▶ **WHAT YOU ARE ASKED TO DO**: Copy every line of the following records verbatim, keeping each shape, direction, and numeric value unchanged.
-- Start PROVIDED DATA --
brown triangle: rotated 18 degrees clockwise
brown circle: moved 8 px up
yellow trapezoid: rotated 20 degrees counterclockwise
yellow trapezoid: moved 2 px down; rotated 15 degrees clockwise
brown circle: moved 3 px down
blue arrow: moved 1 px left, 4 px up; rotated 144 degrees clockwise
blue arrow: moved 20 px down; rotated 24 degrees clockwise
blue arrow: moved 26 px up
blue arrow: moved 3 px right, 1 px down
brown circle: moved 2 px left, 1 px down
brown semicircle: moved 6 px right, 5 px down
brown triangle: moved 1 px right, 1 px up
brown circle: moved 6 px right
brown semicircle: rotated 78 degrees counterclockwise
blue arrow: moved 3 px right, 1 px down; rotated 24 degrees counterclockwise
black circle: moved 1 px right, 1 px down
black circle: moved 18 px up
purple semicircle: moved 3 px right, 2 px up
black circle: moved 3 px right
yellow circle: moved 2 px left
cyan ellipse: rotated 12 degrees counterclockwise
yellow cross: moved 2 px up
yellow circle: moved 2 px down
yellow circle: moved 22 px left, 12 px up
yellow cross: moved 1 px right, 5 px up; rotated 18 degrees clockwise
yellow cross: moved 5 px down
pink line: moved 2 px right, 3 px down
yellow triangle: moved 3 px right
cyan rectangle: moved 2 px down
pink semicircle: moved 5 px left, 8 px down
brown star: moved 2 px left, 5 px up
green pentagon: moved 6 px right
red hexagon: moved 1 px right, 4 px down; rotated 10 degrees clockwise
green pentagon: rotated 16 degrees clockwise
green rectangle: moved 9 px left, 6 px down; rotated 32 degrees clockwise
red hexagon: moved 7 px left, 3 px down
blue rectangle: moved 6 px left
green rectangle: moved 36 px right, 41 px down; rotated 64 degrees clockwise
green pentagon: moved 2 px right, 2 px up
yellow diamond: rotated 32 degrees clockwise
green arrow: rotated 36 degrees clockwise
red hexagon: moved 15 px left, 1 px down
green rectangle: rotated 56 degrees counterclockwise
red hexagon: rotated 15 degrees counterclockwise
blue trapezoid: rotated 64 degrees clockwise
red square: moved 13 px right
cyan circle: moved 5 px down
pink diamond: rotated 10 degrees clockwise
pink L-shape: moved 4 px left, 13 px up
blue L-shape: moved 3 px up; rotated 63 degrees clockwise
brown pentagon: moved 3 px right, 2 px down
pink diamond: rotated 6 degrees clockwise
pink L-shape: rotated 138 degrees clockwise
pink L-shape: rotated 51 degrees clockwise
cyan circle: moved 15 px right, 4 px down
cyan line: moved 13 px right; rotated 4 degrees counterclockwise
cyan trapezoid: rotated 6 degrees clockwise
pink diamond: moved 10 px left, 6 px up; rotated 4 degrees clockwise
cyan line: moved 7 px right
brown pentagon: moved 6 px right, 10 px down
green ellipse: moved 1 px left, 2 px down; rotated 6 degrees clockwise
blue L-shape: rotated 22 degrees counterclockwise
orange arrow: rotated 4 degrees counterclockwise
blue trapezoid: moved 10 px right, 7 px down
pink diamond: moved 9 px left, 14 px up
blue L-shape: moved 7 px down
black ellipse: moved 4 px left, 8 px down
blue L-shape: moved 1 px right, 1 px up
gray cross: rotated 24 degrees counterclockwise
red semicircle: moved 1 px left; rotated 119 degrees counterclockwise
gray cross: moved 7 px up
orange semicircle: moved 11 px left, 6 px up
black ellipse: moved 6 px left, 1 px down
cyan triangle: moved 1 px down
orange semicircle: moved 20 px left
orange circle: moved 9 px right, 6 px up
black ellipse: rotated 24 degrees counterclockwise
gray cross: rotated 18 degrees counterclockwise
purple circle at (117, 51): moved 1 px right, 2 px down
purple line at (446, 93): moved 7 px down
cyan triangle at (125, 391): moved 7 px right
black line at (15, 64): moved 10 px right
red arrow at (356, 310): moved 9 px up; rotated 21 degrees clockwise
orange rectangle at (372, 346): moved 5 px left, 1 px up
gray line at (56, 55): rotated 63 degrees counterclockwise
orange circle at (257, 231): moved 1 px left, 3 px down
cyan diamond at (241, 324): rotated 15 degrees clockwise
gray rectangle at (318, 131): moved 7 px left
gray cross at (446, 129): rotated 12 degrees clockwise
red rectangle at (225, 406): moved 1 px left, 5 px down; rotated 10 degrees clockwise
-- End PROVIDED DATA --
▶ **FULL RESPONSE**:
brown triangle: rotated 18 degrees clockwise
brown circle: moved 8 px up
yellow trapezoid: rotated 20 degrees counterclockwise
yellow trapezoid: moved 2 px down; rotated 15 degrees clockwise
brown circle: moved 3 px down
blue arrow: moved 1 px left, 4 px up; rotated 144 degrees clockwise
blue arrow: moved 20 px down; rotated 24 degrees clockwise
blue arrow: moved 26 px up
blue arrow: moved 3 px right, 1 px down
brown circle: moved 2 px left, 1 px down
brown semicircle: moved 6 px right, 5 px down
brown triangle: moved 1 px right, 1 px up
brown circle: moved 6 px right
brown semicircle: rotated 78 degrees counterclockwise
blue arrow: moved 3 px right, 1 px down; rotated 24 degrees counterclockwise
black circle: moved 1 px right, 1 px down
black circle: moved 18 px up
purple semicircle: moved 3 px right, 2 px up
black circle: moved 3 px right
yellow circle: moved 2 px left
cyan ellipse: rotated 12 degrees counterclockwise
yellow cross: moved 2 px up
yellow circle: moved 2 px down
yellow circle: moved 22 px left, 12 px up
yellow cross: moved 1 px right, 5 px up; rotated 18 degrees clockwise
yellow cross: moved 5 px down
pink line: moved 2 px right, 3 px down
yellow triangle: moved 3 px right
cyan rectangle: moved 2 px down
pink semicircle: moved 5 px left, 8 px down
brown star: moved 2 px left, 5 px up
green pentagon: moved 6 px right
red hexagon: moved 1 px right, 4 px down; rotated 10 degrees clockwise
green pentagon: rotated 16 degrees clockwise
green rectangle: moved 9 px left, 6 px down; rotated 32 degrees clockwise
red hexagon: moved 7 px left, 3 px down
blue rectangle: moved 6 px left
green rectangle: moved 36 px right, 41 px down; rotated 64 degrees clockwise
green pentagon: moved 2 px right, 2 px up
yellow diamond: rotated 32 degrees clockwise
green arrow: rotated 36 degrees clockwise
red hexagon: moved 15 px left, 1 px down
green rectangle: rotated 56 degrees counterclockwise
red hexagon: rotated 15 degrees counterclockwise
blue trapezoid: rotated 64 degrees clockwise
red square: moved 13 px right
cyan circle: moved 5 px down
pink diamond: rotated 10 degrees clockwise
pink L-shape: moved 4 px left, 13 px up
blue L-shape: moved 3 px up; rotated 63 degrees clockwise
brown pentagon: moved 3 px right, 2 px down
pink diamond: rotated 6 degrees clockwise
pink L-shape: rotated 138 degrees clockwise
pink L-shape: rotated 51 degrees clockwise
cyan circle: moved 15 px right, 4 px down
cyan line: moved 13 px right; rotated 4 degrees counterclockwise
cyan trapezoid: rotated 6 degrees clockwise
pink diamond: moved 10 px left, 6 px up; rotated 4 degrees clockwise
cyan line: moved 7 px right
brown pentagon: moved 6 px right, 10 px down
green ellipse: moved 1 px left, 2 px down; rotated 6 degrees clockwise
blue L-shape: rotated 22 degrees counterclockwise
orange arrow: rotated 4 degrees counterclockwise
blue trapezoid: moved 10 px right, 7 px down
pink diamond: moved 9 px left, 14 px up
blue L-shape: moved 7 px down
black ellipse: moved 4 px left, 8 px down
blue L-shape: moved 1 px right, 1 px up
gray cross: rotated 24 degrees counterclockwise
red semicircle: moved 1 px left; rotated 119 degrees counterclockwise
gray cross: moved 7 px up
orange semicircle: moved 11 px left, 6 px up
black ellipse: moved 6 px left, 1 px down
cyan triangle: moved 1 px down
orange semicircle: moved 20 px left
orange circle: moved 9 px right, 6 px up
black ellipse: rotated 24 degrees counterclockwise
gray cross: rotated 18 degrees counterclockwise
purple circle at (117, 51): moved 1 px right, 2 px down
purple line at (446, 93): moved 7 px down
cyan triangle at (125, 391): moved 7 px right
black line at (15, 64): moved 10 px right
red arrow at (356, 310): moved 9 px up; rotated 21 degrees clockwise
orange rectangle at (372, 346): moved 5 px left, 1 px up
gray line at (56, 55): rotated 63 degrees counterclockwise
orange circle at (257, 231): moved 1 px left, 3 px down
cyan diamond at (241, 324): rotated 15 degrees clockwise
gray rectangle at (318, 131): moved 7 px left
gray cross at (446, 129): rotated 12 degrees clockwise
red rectangle at (225, 406): moved 1 px left, 5 px down; rotated 10 degrees clockwise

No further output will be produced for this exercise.